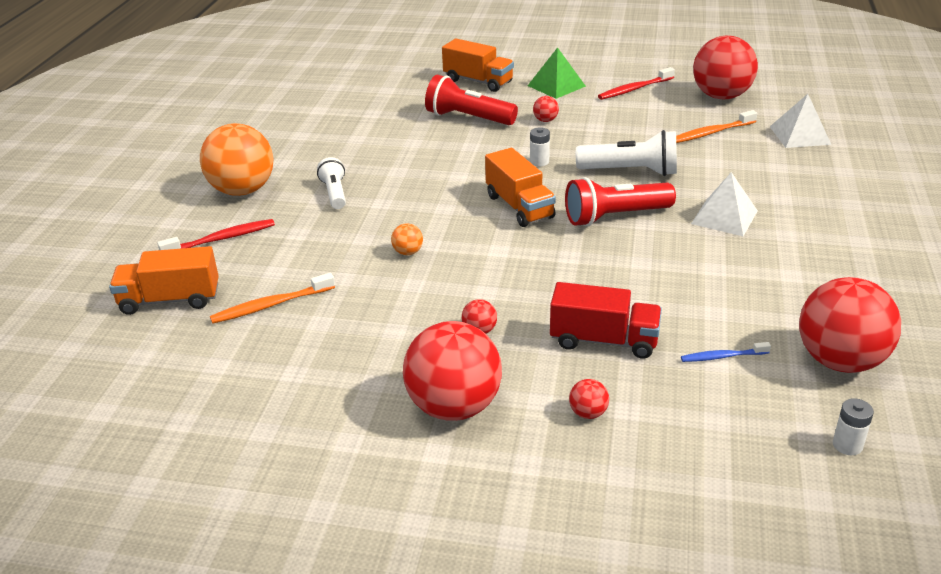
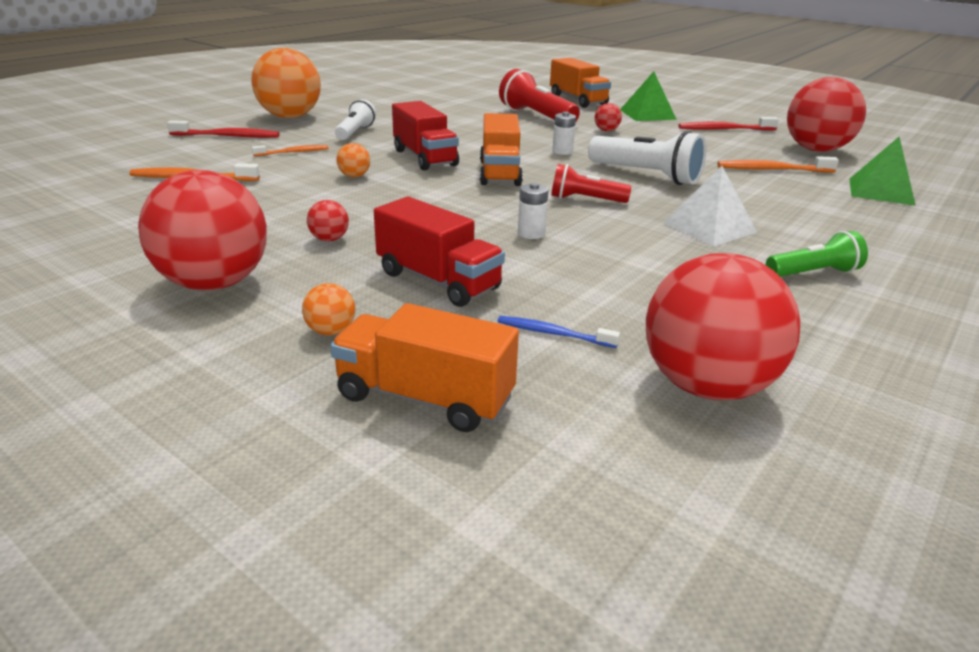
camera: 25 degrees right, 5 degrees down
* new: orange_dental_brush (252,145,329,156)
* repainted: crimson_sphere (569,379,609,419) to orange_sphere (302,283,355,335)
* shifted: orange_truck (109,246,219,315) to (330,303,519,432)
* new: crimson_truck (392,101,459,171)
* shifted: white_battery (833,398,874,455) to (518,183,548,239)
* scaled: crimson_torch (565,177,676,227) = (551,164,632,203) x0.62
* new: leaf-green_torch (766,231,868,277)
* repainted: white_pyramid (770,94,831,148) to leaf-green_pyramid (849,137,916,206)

- _Exercise objective_: Copy each line above holding "repainted".

- _Reply_:
* repainted: crimson_sphere (569,379,609,419) to orange_sphere (302,283,355,335)
* repainted: white_pyramid (770,94,831,148) to leaf-green_pyramid (849,137,916,206)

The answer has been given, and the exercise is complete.